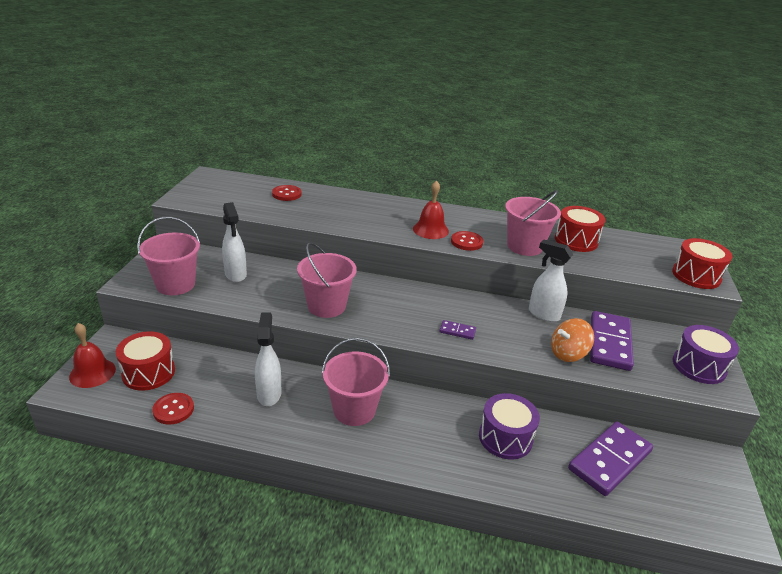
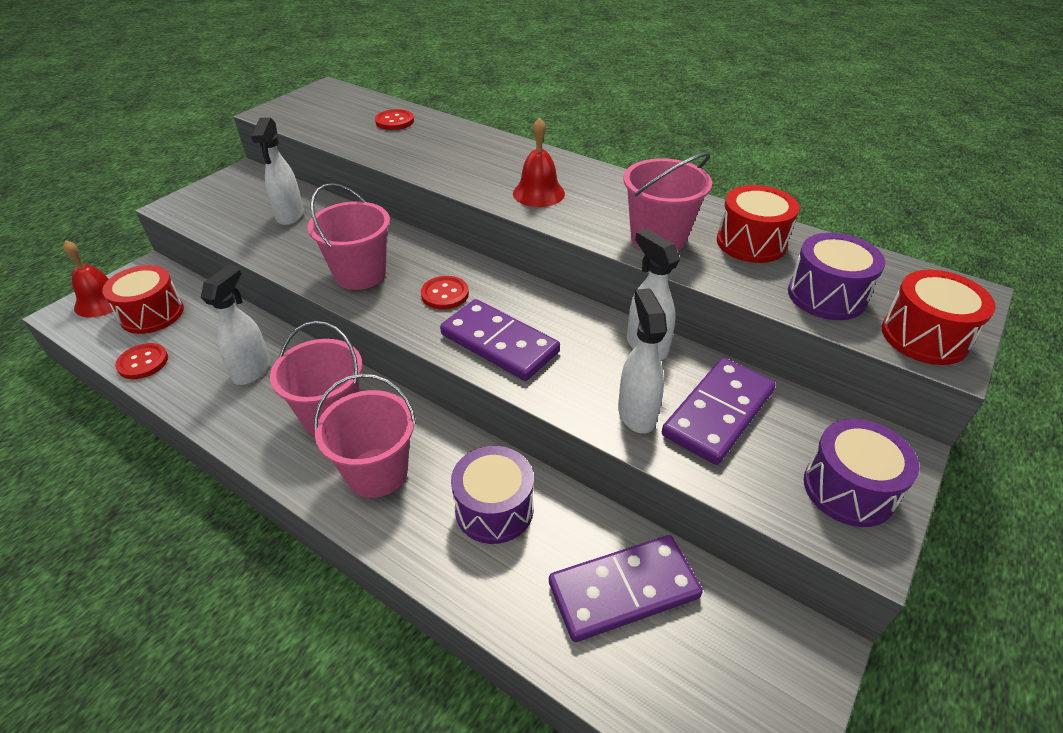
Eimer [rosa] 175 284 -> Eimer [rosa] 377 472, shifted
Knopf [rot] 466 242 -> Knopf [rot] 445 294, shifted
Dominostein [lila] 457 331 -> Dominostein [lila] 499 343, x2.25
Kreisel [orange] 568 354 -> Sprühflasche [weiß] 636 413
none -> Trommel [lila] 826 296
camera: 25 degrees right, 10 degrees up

Exercise aim:
The answer should consist only of the lines from the one with "Kreisel [orange] 568" to the final line of the records above, retyped word for word.

Result of this exercise:
Kreisel [orange] 568 354 -> Sprühflasche [weiß] 636 413
none -> Trommel [lila] 826 296
camera: 25 degrees right, 10 degrees up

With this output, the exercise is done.